Data to examine:
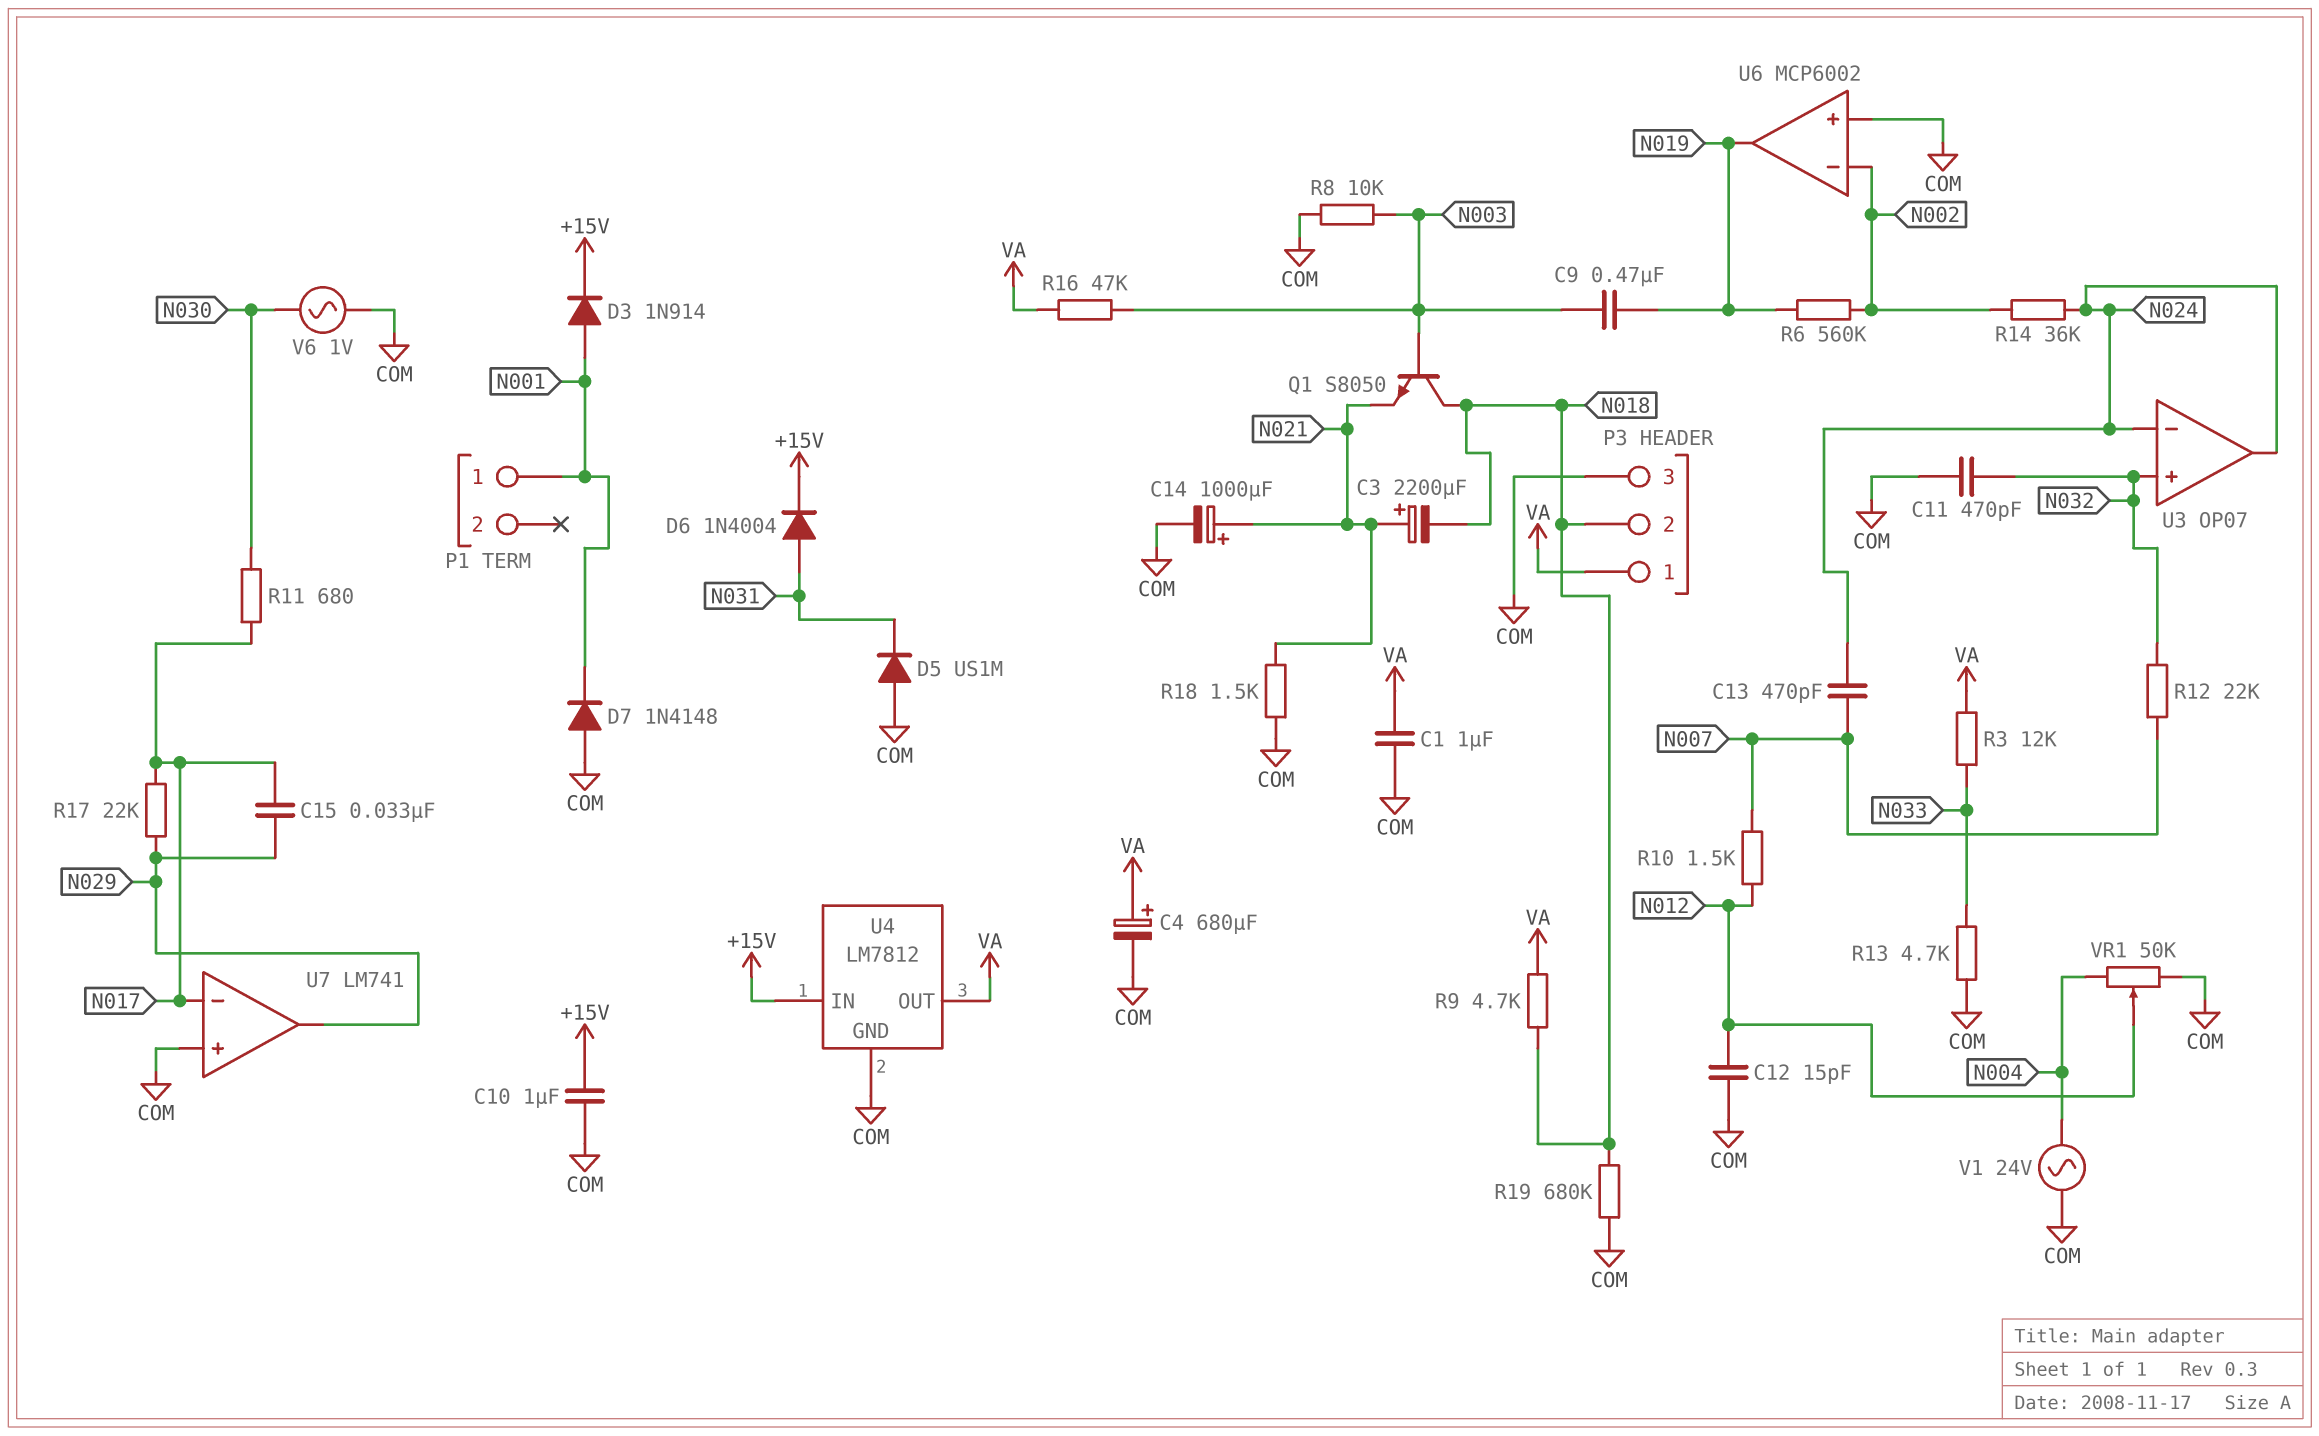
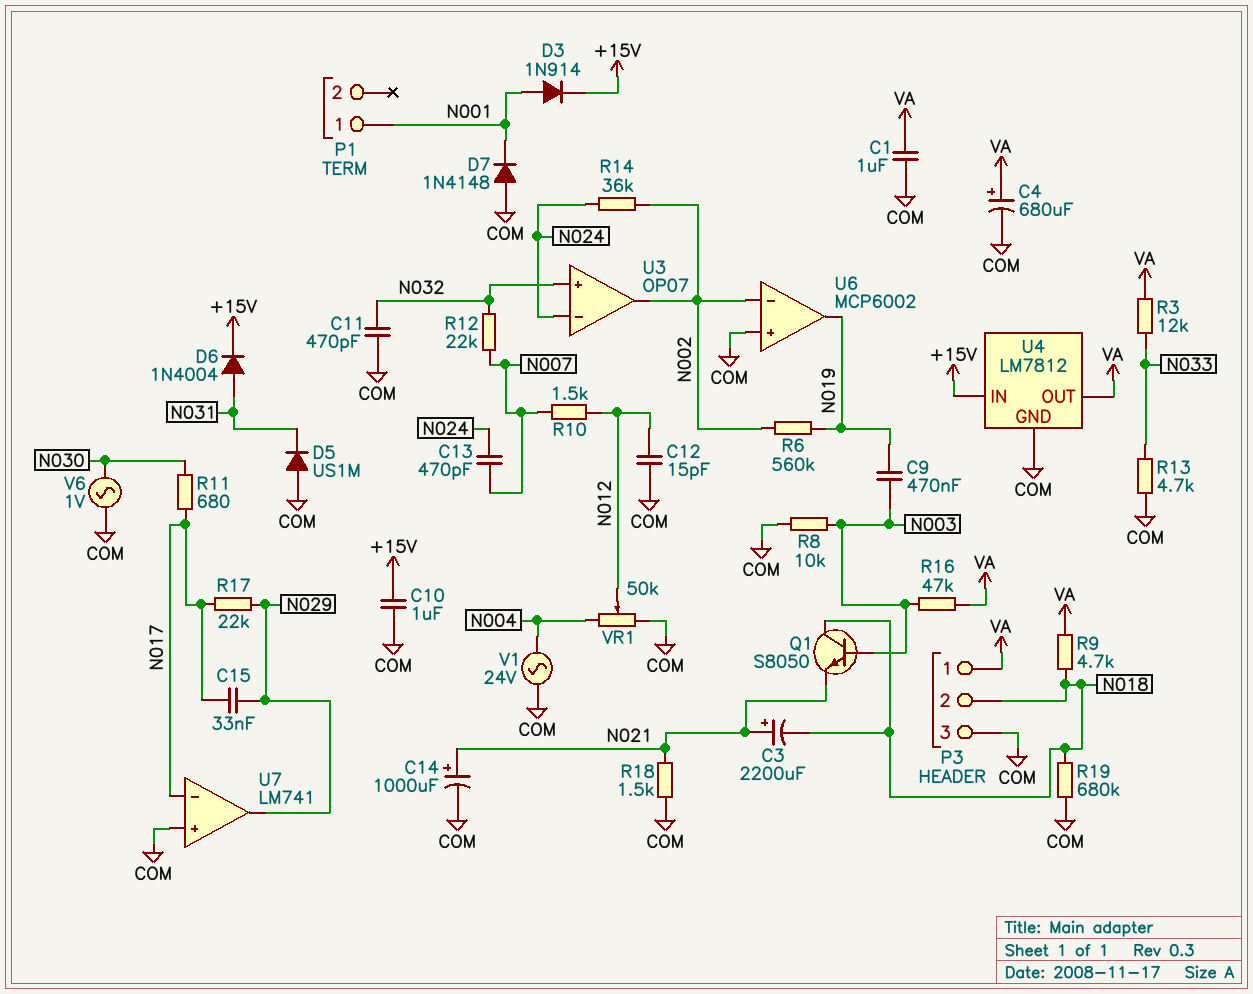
U3 pin out: N024 -> N002

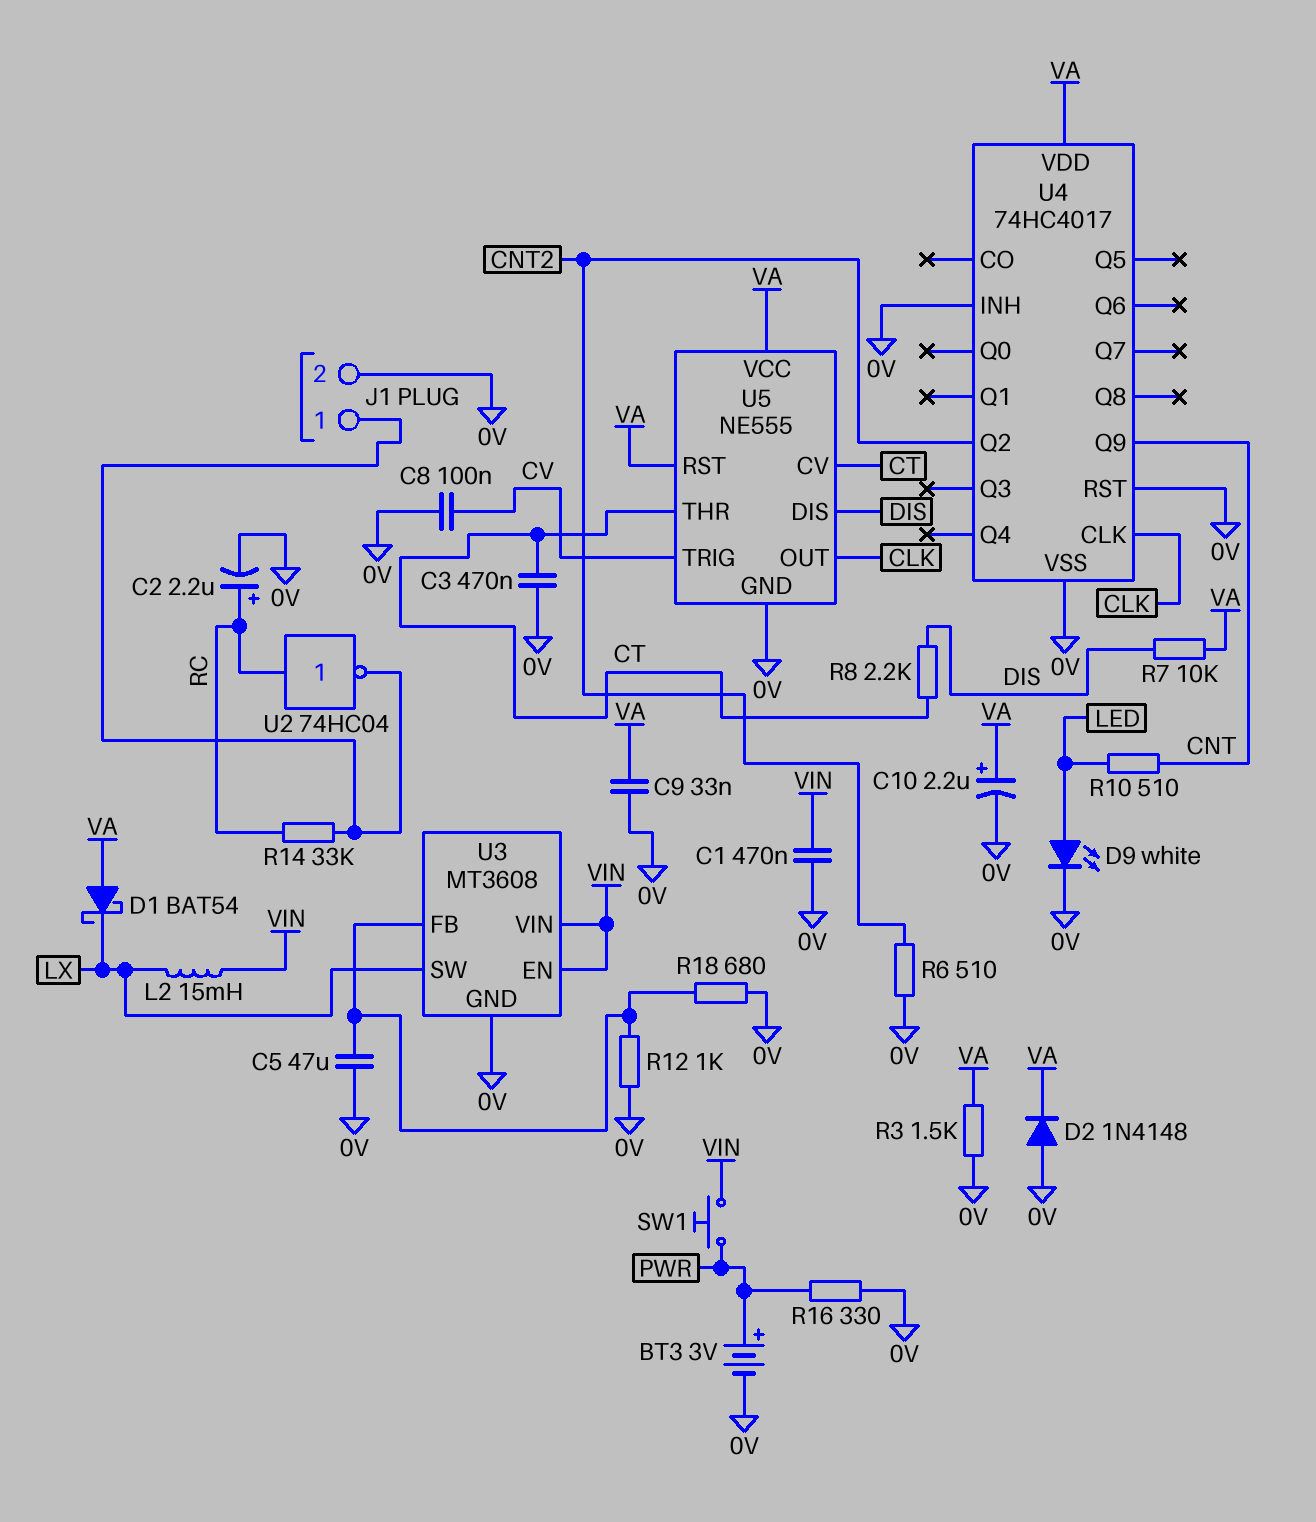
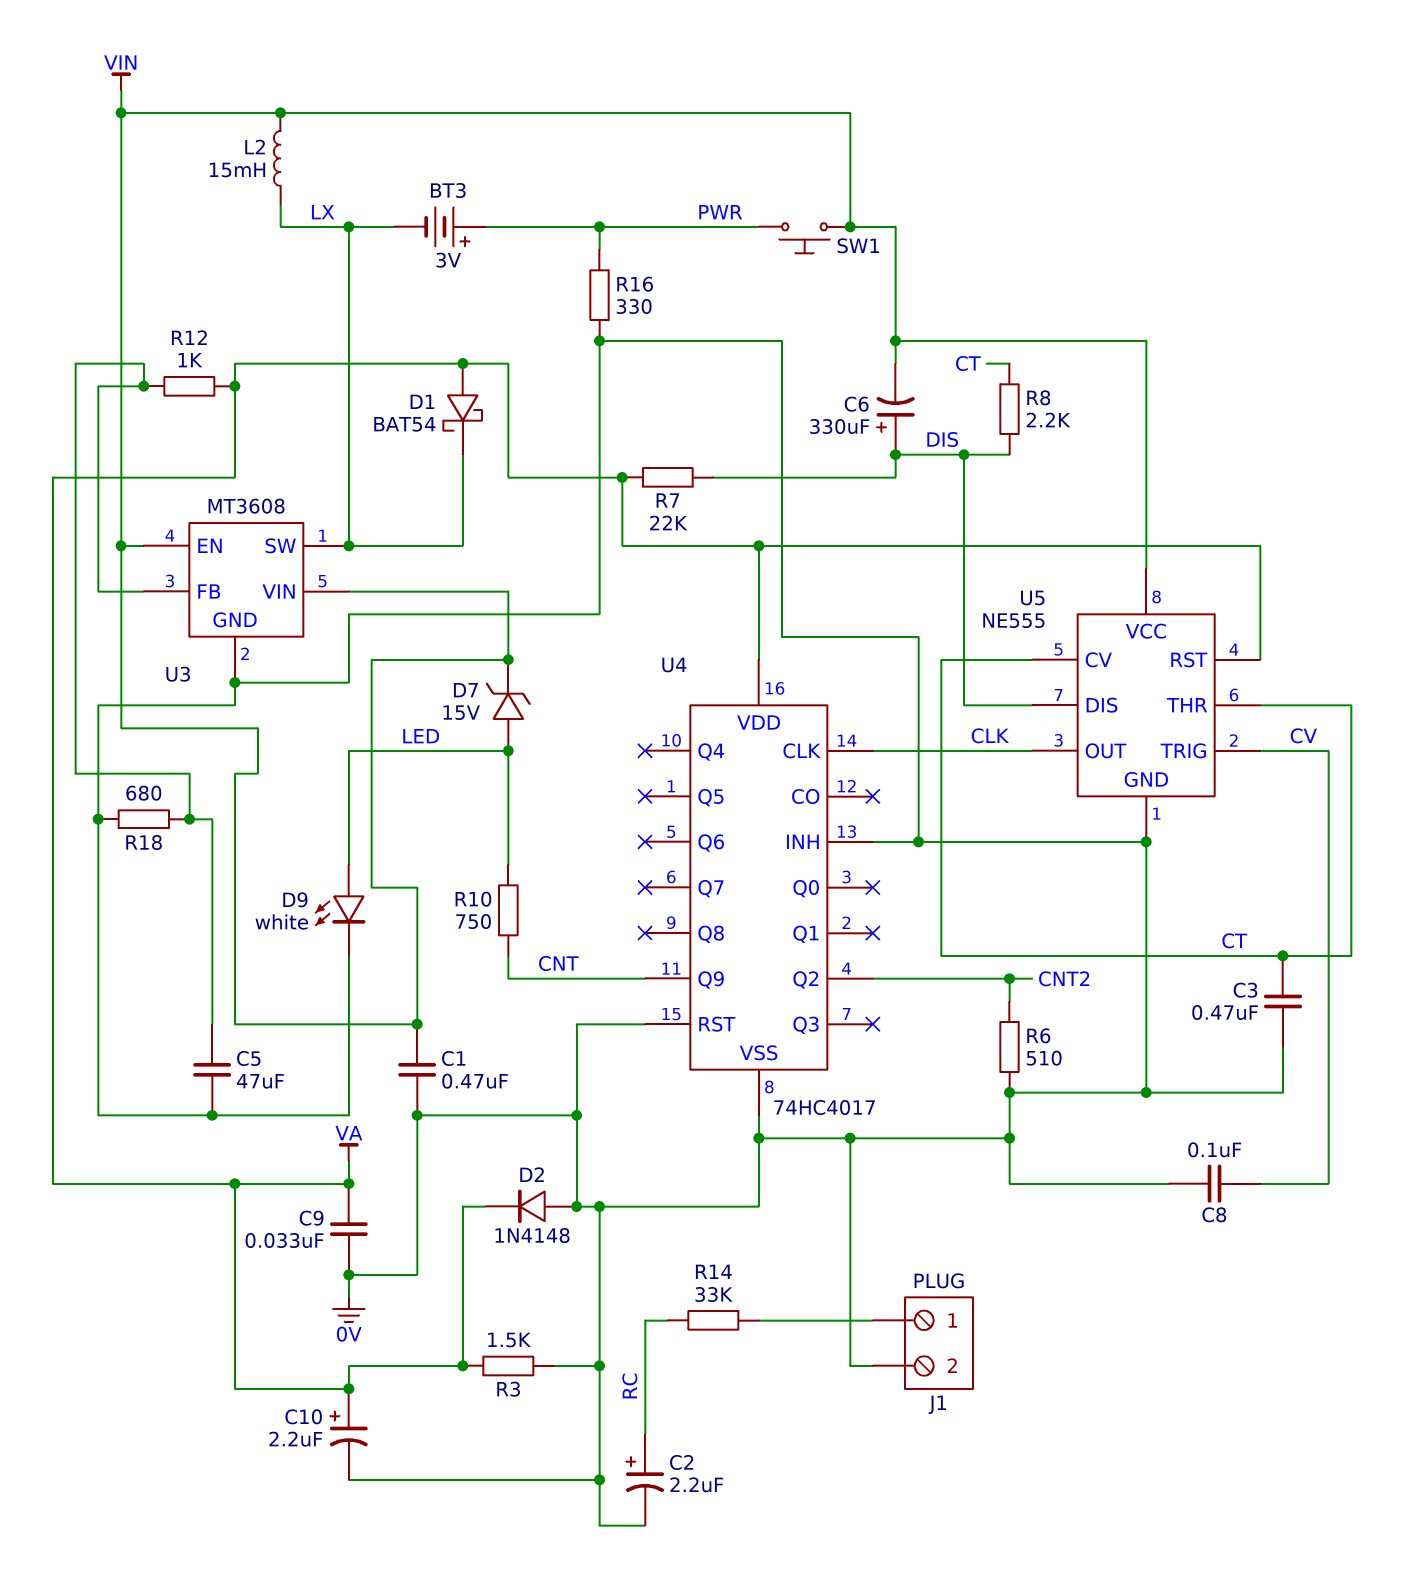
BT3: 3V (plus PWR, minus 0V) -> 3V (plus PWR, minus LX)
C6: none -> 330uF (plus DIS, minus VIN)
D7: none -> zener 15V (A LED, K VIN)
R7: 10k (DIS, VA) -> 22k (DIS, VA)
R10: 510 (CNT, LED) -> 750 (CNT, LED)
R12: 1k (0V, U3/FB) -> 1k (U3/FB, VA)
U2: NOT 74HC04 (in RC, out J1/1) -> none
U5 pin VCC: VA -> VIN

Work request:
The records above must be returned exactly, with each picture omitted.

Response to this exercise:
U3 pin out: N024 -> N002

BT3: 3V (plus PWR, minus 0V) -> 3V (plus PWR, minus LX)
C6: none -> 330uF (plus DIS, minus VIN)
D7: none -> zener 15V (A LED, K VIN)
R7: 10k (DIS, VA) -> 22k (DIS, VA)
R10: 510 (CNT, LED) -> 750 (CNT, LED)
R12: 1k (0V, U3/FB) -> 1k (U3/FB, VA)
U2: NOT 74HC04 (in RC, out J1/1) -> none
U5 pin VCC: VA -> VIN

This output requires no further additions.